— Problem description —
When the string "minus" appears in a line of the records, show the whole line.

— Stored data —

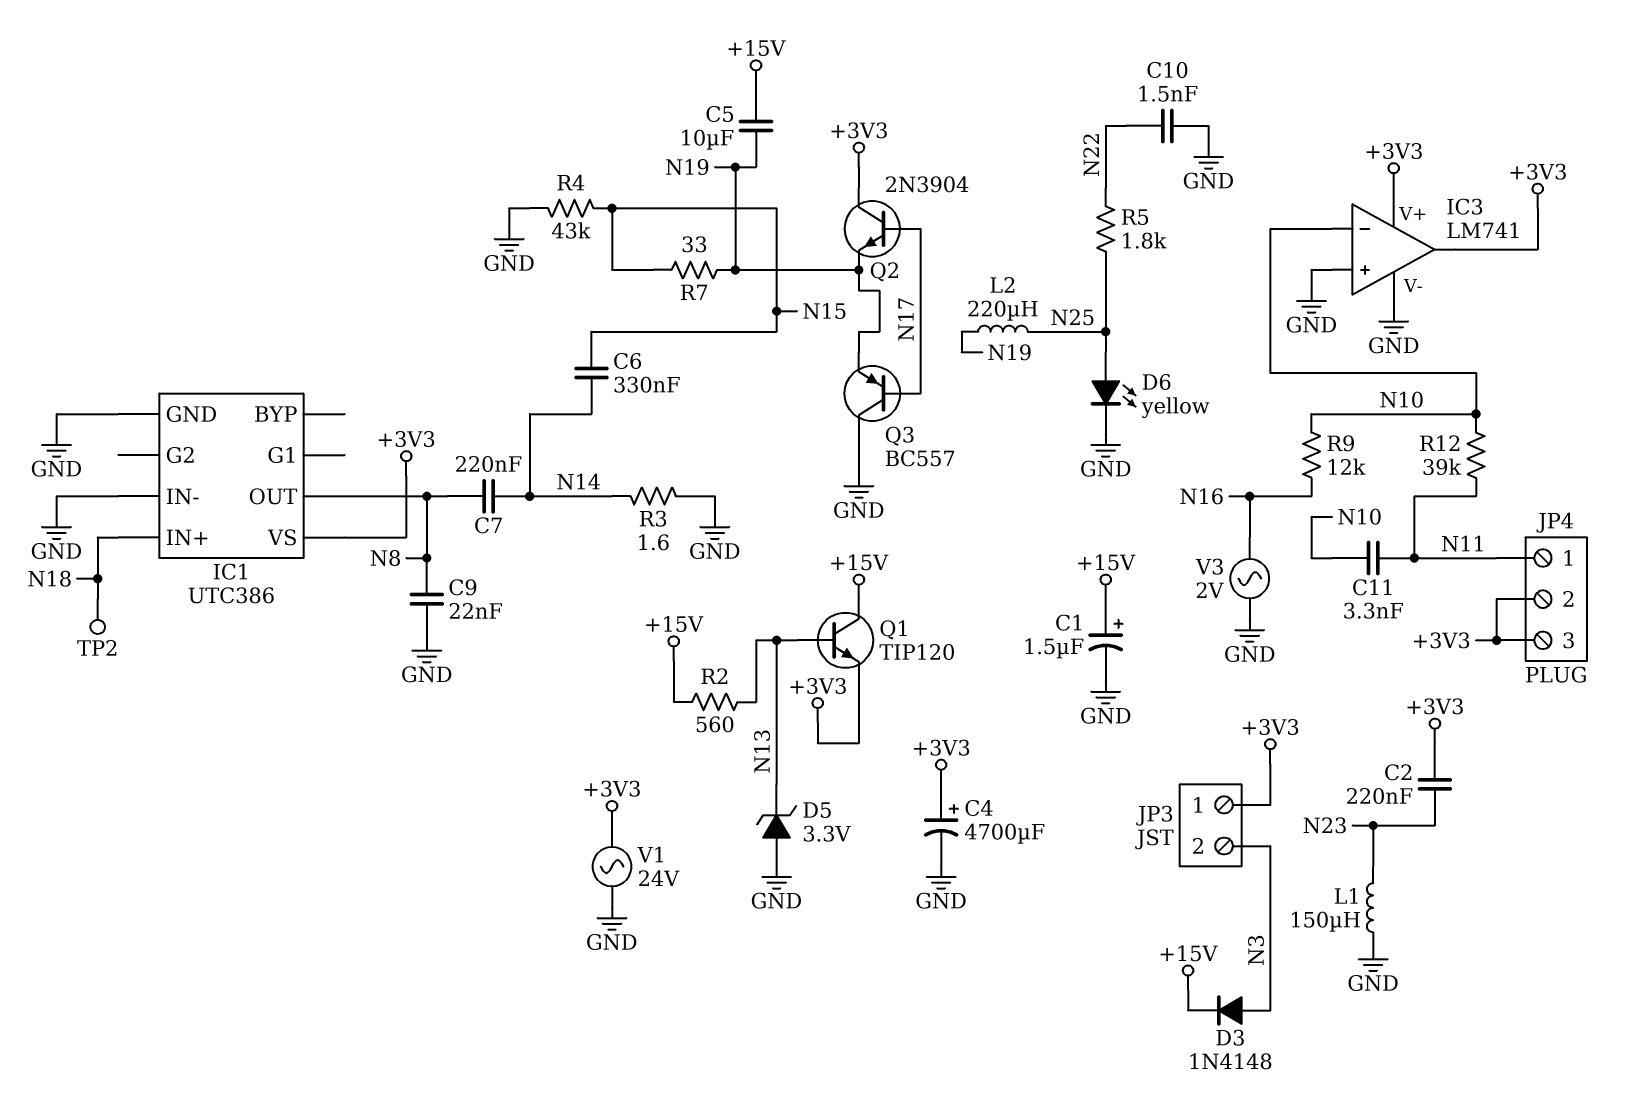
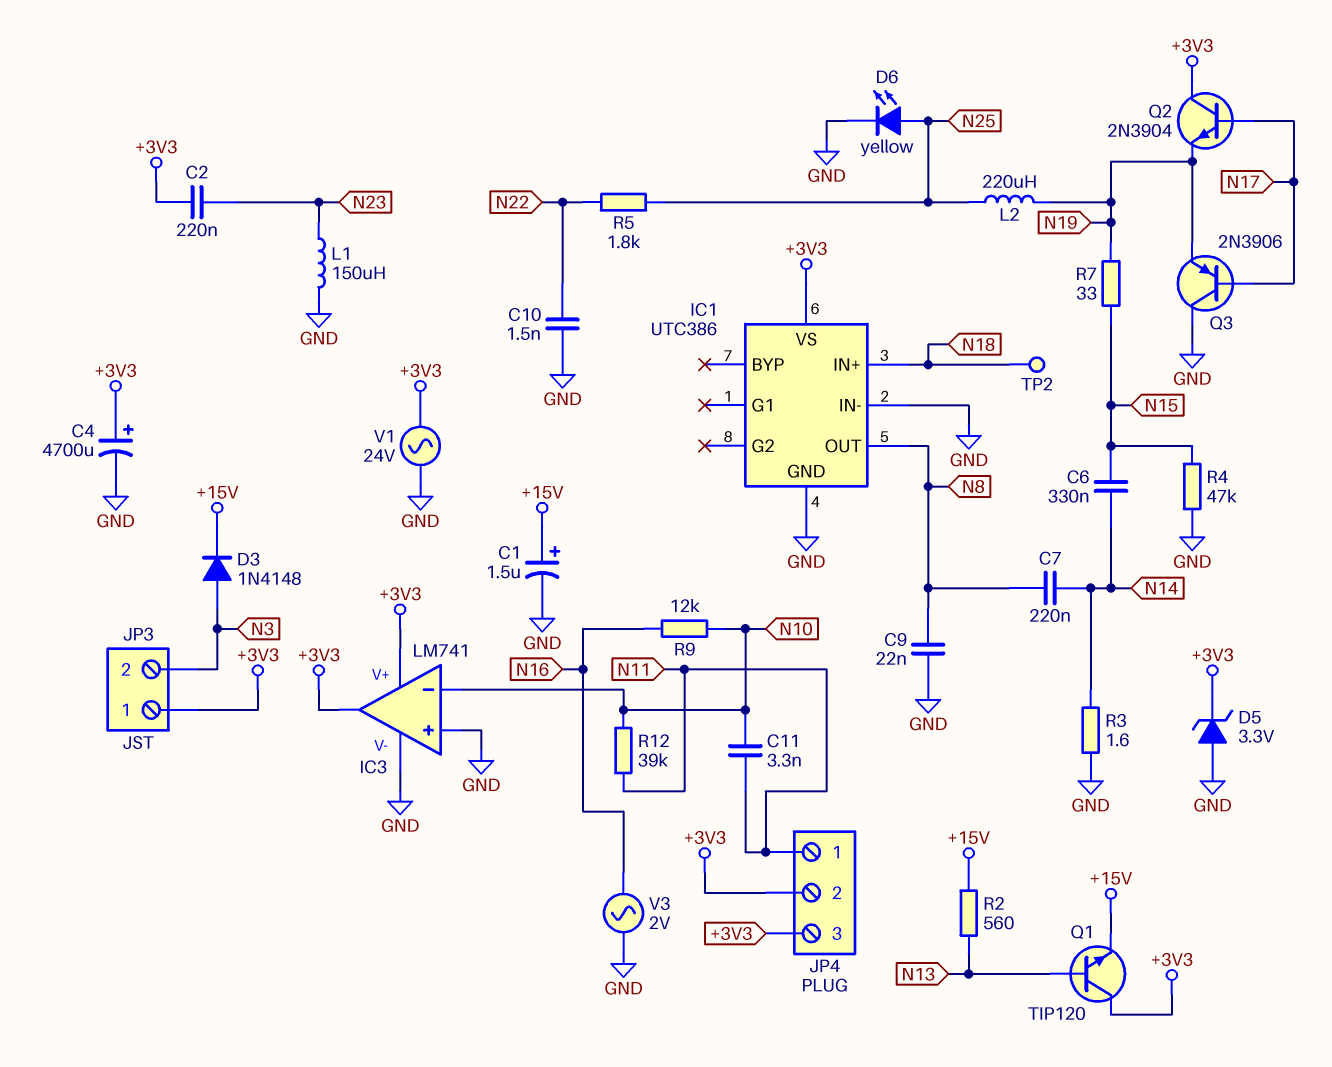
C5: 10uF (+15V, N19) -> none
D5: zener 3.3V (A GND, K N13) -> zener 3.3V (A GND, K +3V3)
Q1: NPN TIP120 (B N13, C +15V, E +3V3) -> NPN TIP120 (B N13, C +3V3, E +15V)
Q3: PNP BC557 (B N17, C GND, E N19) -> PNP 2N3906 (B N17, C GND, E N19)
R4: 43k (GND, N15) -> 47k (GND, N15)

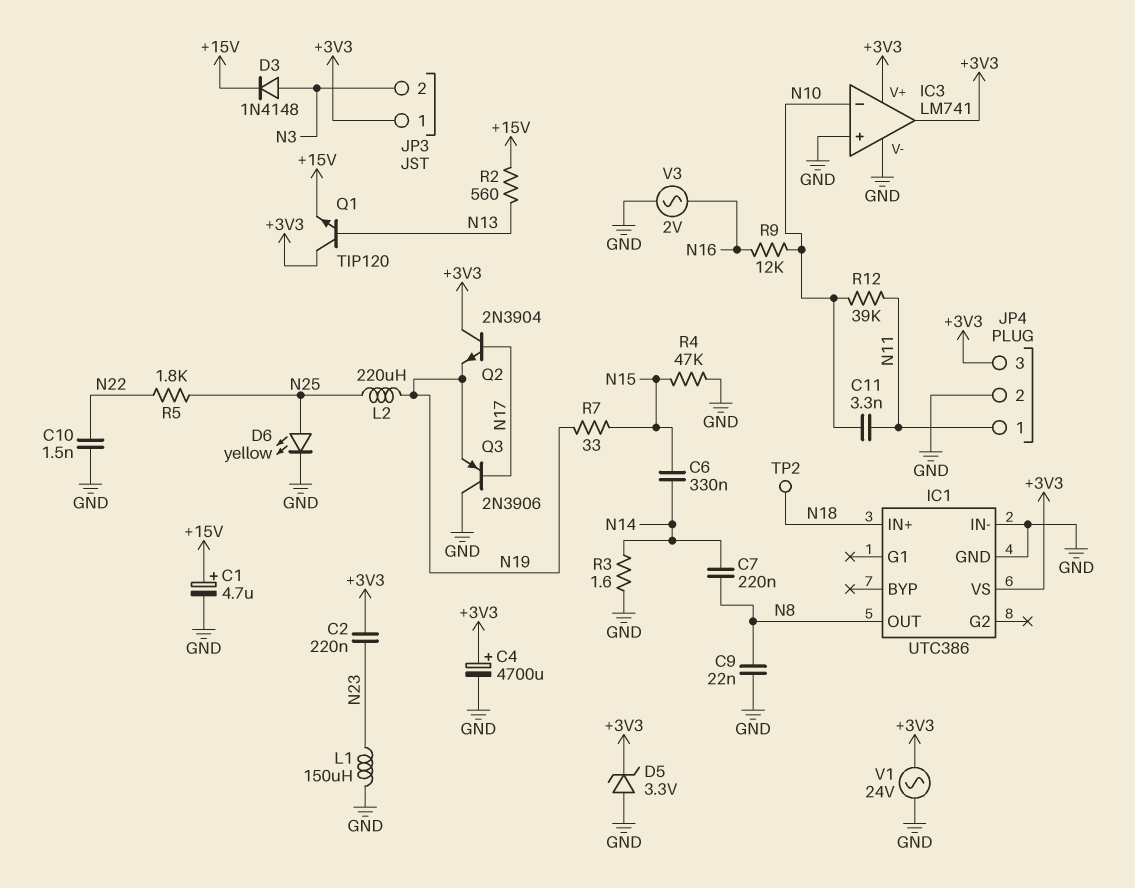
C1: 1.5uF (plus +15V, minus GND) -> 4.7uF (plus +15V, minus GND)
JP4 pin 2: +3V3 -> GND

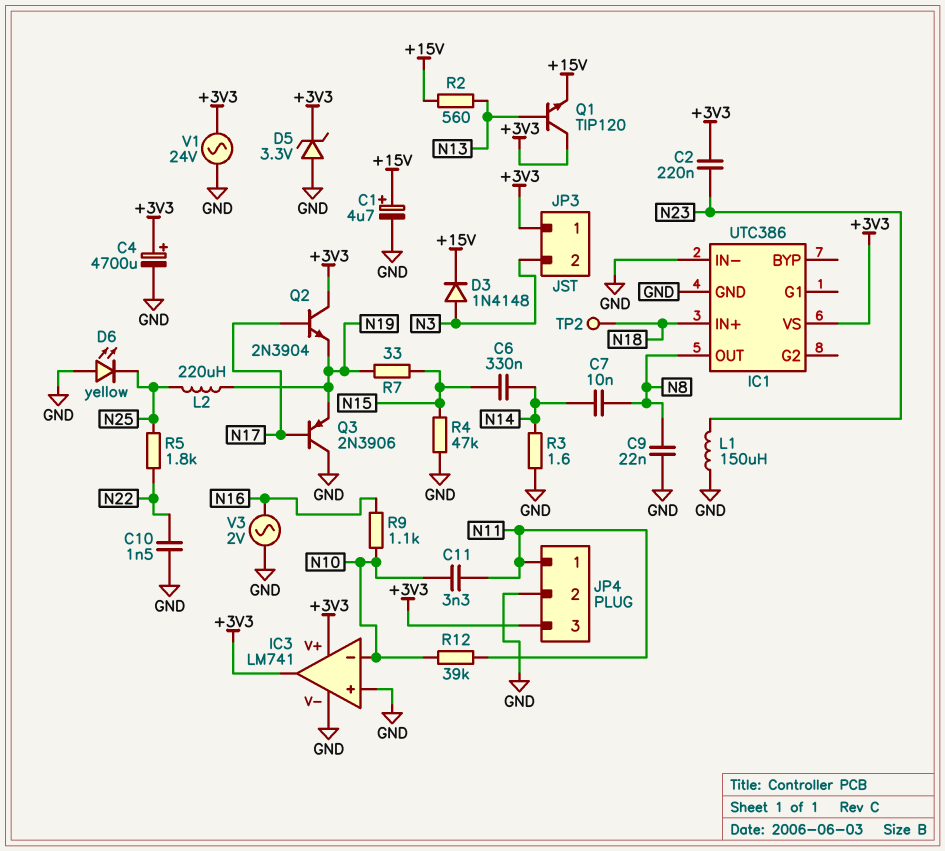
C7: 220nF (N8, N14) -> 10nF (N8, N14)
D6: LED yellow (A N25, K GND) -> LED yellow (A GND, K N25)
R9: 12k (N10, N16) -> 1.1k (N10, N16)

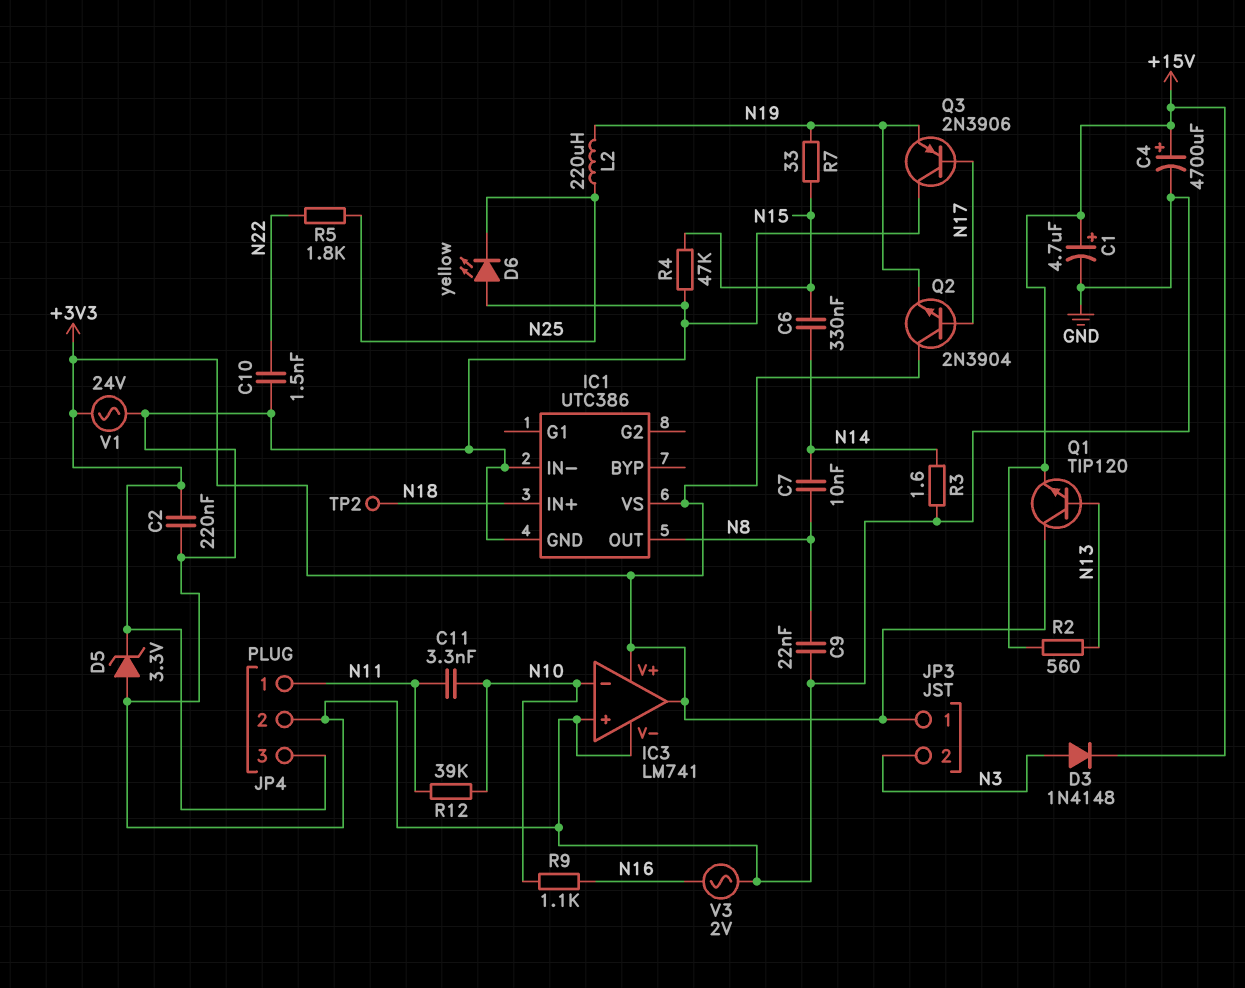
C2: 220nF (+3V3, N23) -> 220nF (+3V3, GND)
C4: 4700uF (plus +3V3, minus GND) -> 4700uF (plus +15V, minus GND)
L1: 150uH (GND, N23) -> none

— Result of this exercise —
C1: 1.5uF (plus +15V, minus GND) -> 4.7uF (plus +15V, minus GND)
C4: 4700uF (plus +3V3, minus GND) -> 4700uF (plus +15V, minus GND)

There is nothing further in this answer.